## [What you have to do]
Please reproduce the listing verbatim, without its images.

## [Data to examine]
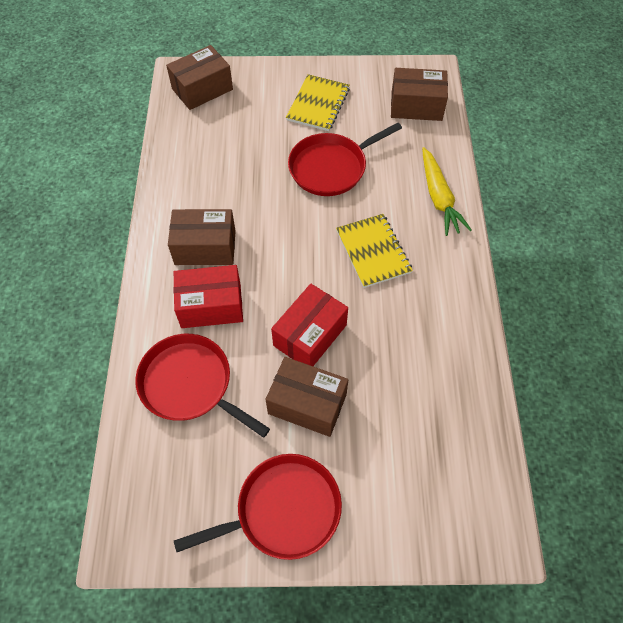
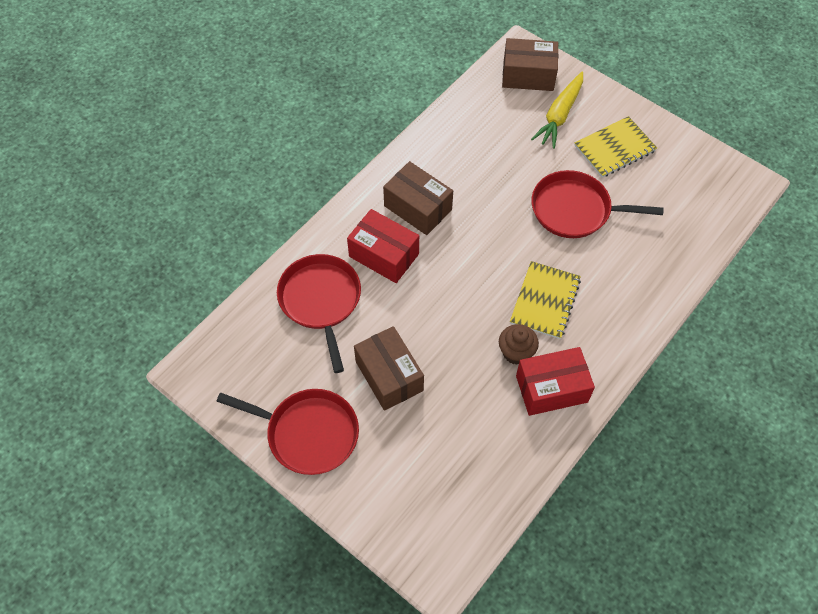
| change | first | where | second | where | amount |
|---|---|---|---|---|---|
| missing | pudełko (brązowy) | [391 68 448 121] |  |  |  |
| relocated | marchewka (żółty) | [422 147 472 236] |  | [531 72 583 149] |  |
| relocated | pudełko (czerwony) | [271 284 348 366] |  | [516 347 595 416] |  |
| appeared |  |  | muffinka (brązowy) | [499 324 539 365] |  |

## [Completed task]
| change | first | where | second | where | amount |
|---|---|---|---|---|---|
| missing | pudełko (brązowy) | [391 68 448 121] |  |  |  |
| relocated | marchewka (żółty) | [422 147 472 236] |  | [531 72 583 149] |  |
| relocated | pudełko (czerwony) | [271 284 348 366] |  | [516 347 595 416] |  |
| appeared |  |  | muffinka (brązowy) | [499 324 539 365] |  |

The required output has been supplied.